### WORK TASK
Using the entries below, quote exactly the span of lines that begins with the line containing "(503, 403) = (423, 447): none" and ends with the final line.

### Stored data entries
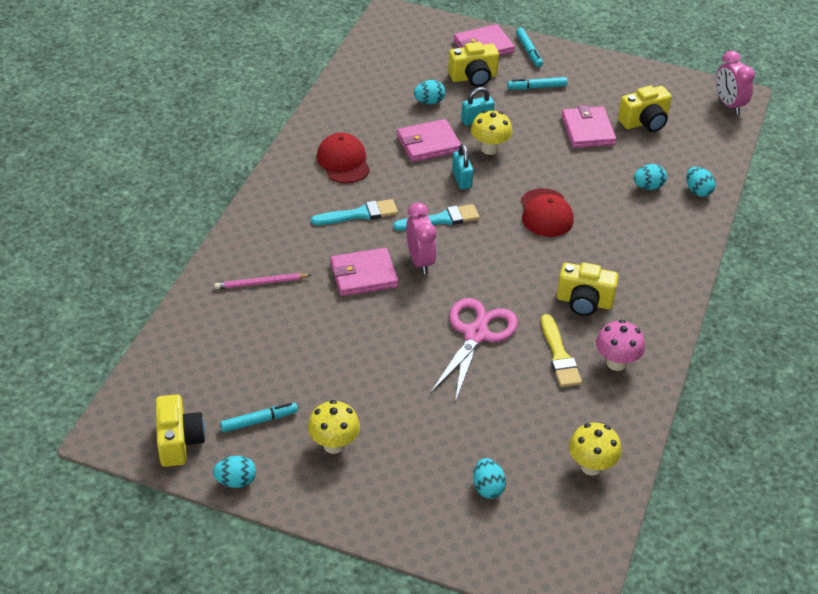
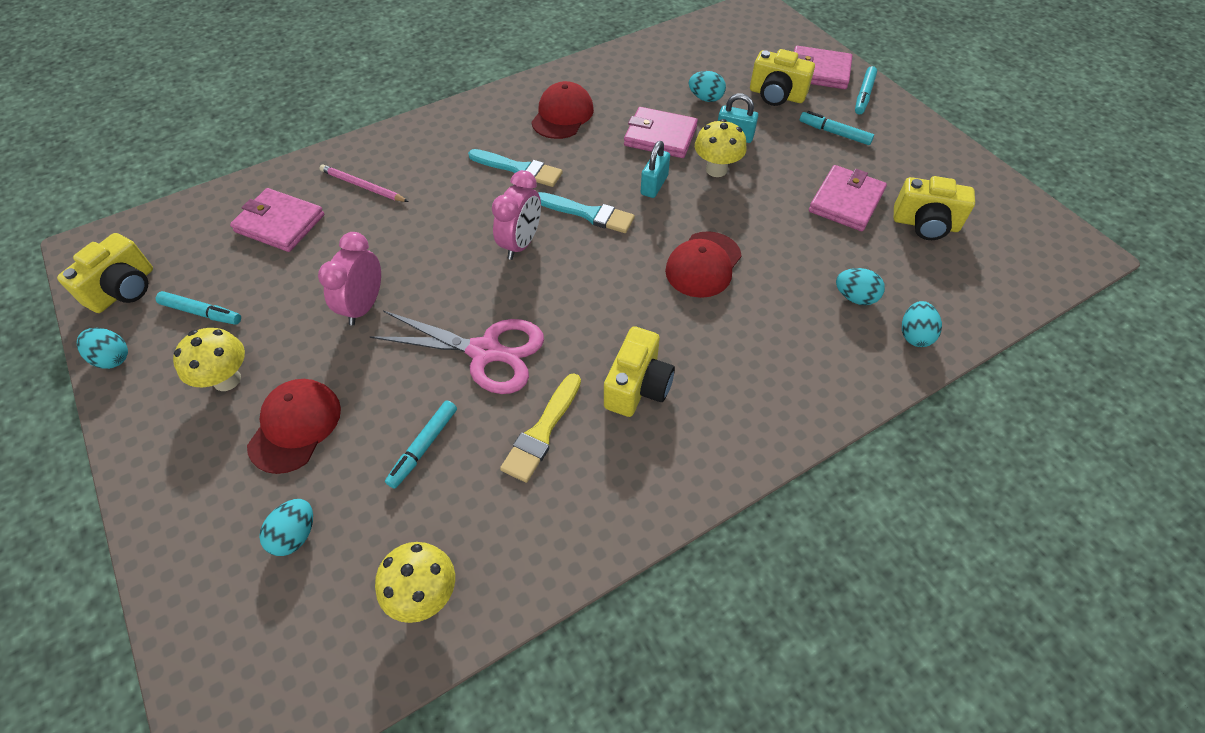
camera: 40 degrees right, 10 degrees up
(364, 275) = (454, 228): pink wallet -> pink wallet (280, 223)
(413, 440) = (295, 426): none -> red cap
(476, 334) = (485, 352): pink scissors -> pink scissors turned 45 degrees clockwise
(503, 403) = (423, 447): none -> turquoise marker
(584, 302) = (638, 386): yellow camera -> yellow camera turned 120 degrees counterclockwise
(616, 363) = (595, 483): pink mushroom -> none
(728, 104) = (1059, 255): pink clock -> pink clock (364, 306)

### ANSWER FOR THIS EXERCISE
(503, 403) = (423, 447): none -> turquoise marker
(584, 302) = (638, 386): yellow camera -> yellow camera turned 120 degrees counterclockwise
(616, 363) = (595, 483): pink mushroom -> none
(728, 104) = (1059, 255): pink clock -> pink clock (364, 306)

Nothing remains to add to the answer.